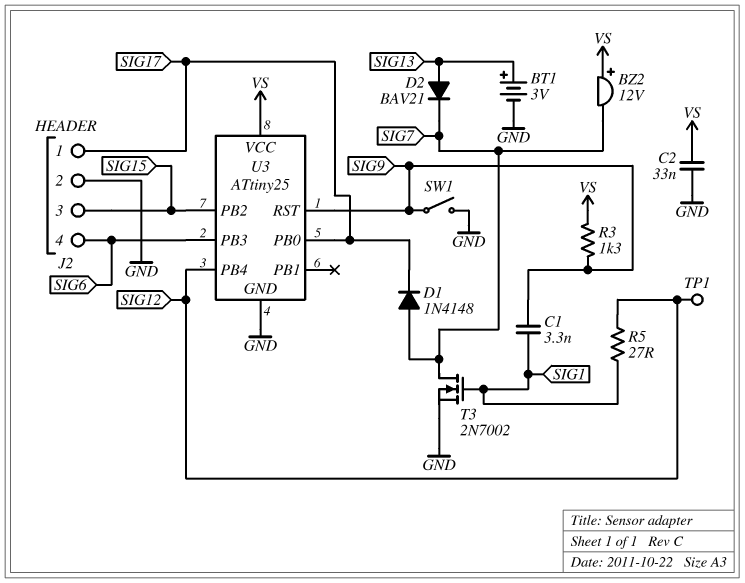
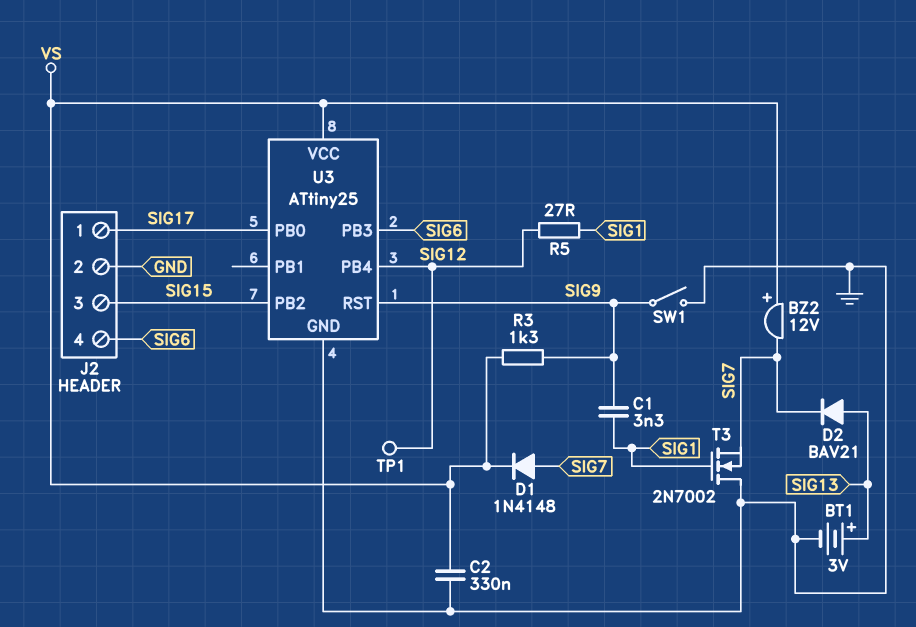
C2: 33nF (GND, VS) -> 330nF (GND, VS)
D1: diode 1N4148 (A SIG7, K SIG17) -> diode 1N4148 (A SIG7, K VS)
T3: NMOS 2N7002 (G SIG1, D SIG7, S GND) -> NMOS 2N7002 (G SIG1, D GND, S SIG7)

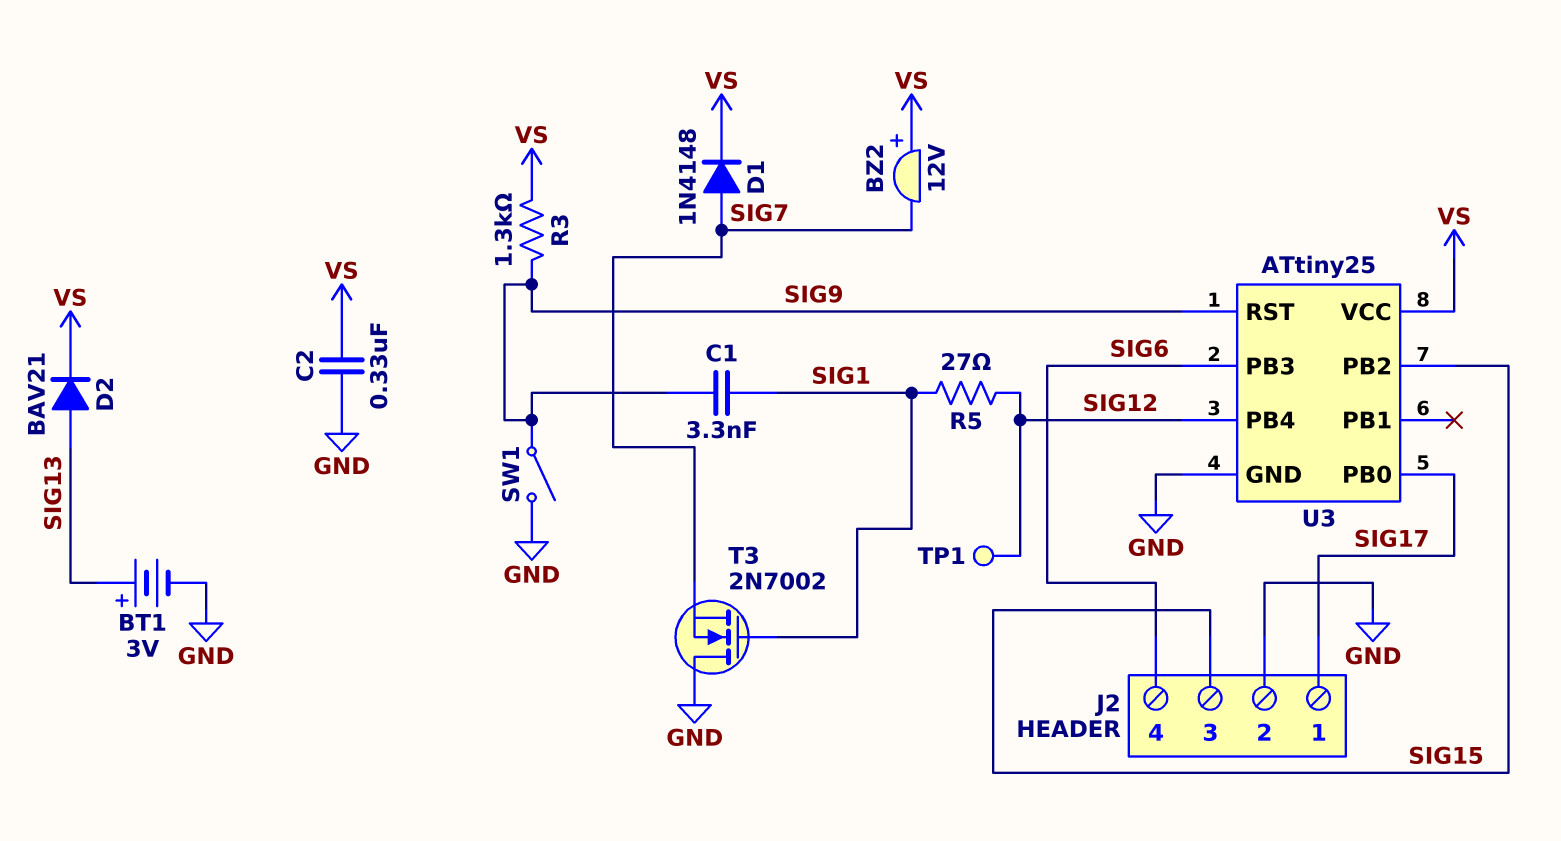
D2: diode BAV21 (A SIG13, K SIG7) -> diode BAV21 (A SIG13, K VS)

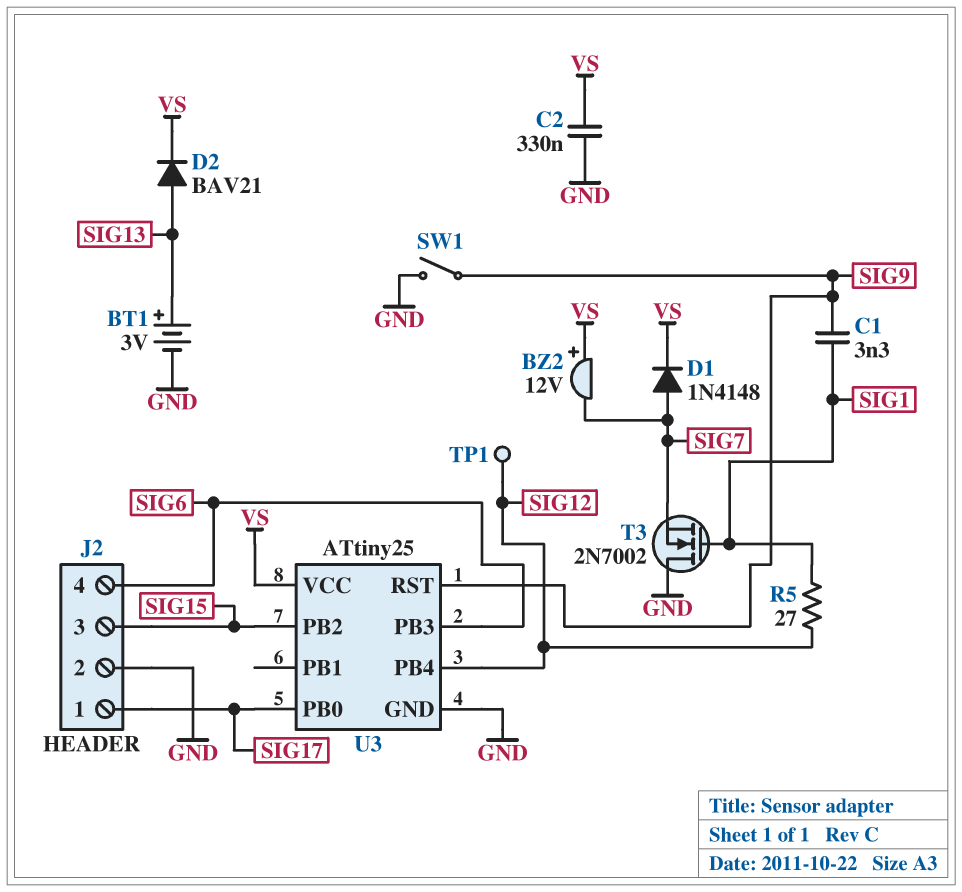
R3: 1.3k (SIG9, VS) -> none

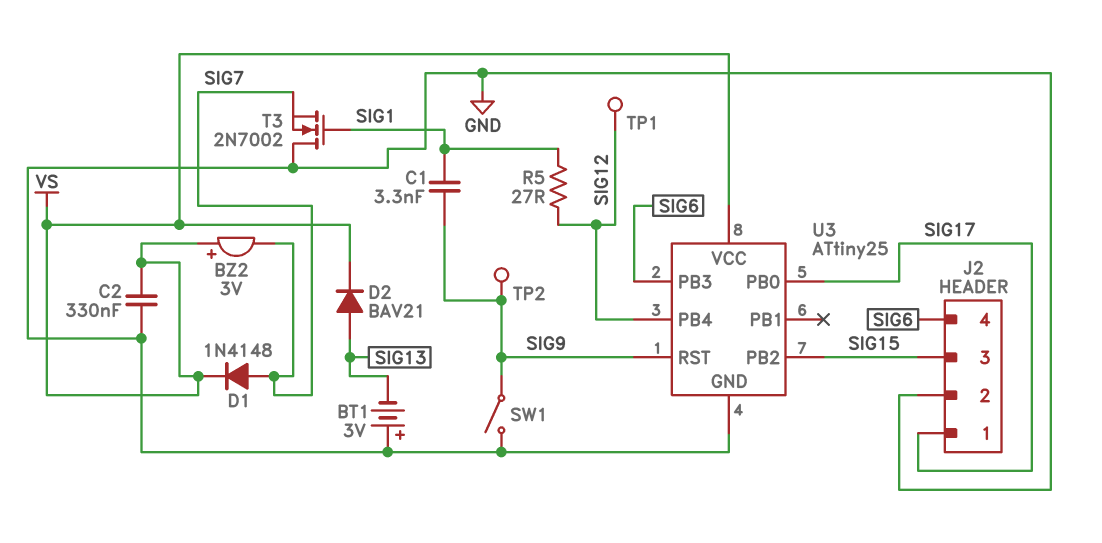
BT1: 3V (plus SIG13, minus GND) -> 3V (plus GND, minus SIG13)
BZ2: buzzer 12V (plus VS, minus SIG7) -> buzzer 3V (plus VS, minus SIG7)
TP2: none -> test point (SIG9)

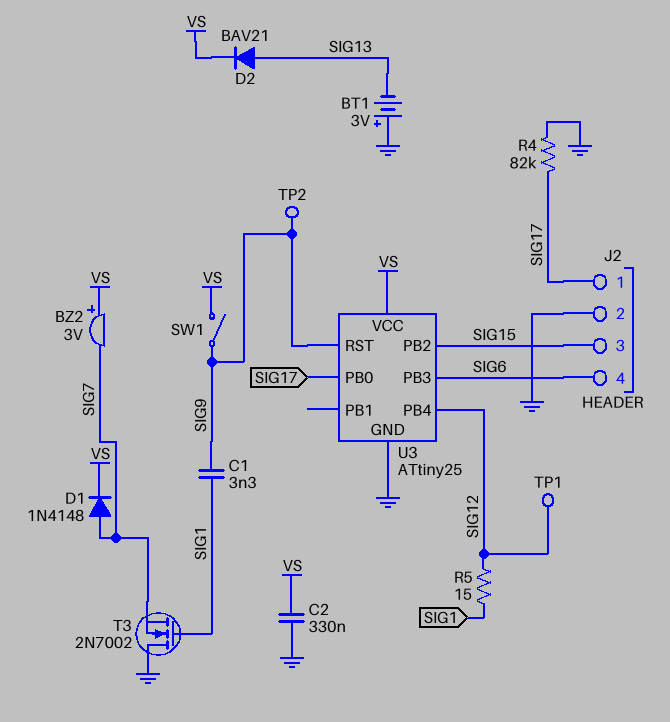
R4: none -> 82k (GND, SIG17)
R5: 27 (SIG1, SIG12) -> 15 (SIG1, SIG12)
SW1: switch (GND, SIG9) -> switch (SIG9, VS)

- - -

Among the lines above, list those that contain the word "minus".

BT1: 3V (plus SIG13, minus GND) -> 3V (plus GND, minus SIG13)
BZ2: buzzer 12V (plus VS, minus SIG7) -> buzzer 3V (plus VS, minus SIG7)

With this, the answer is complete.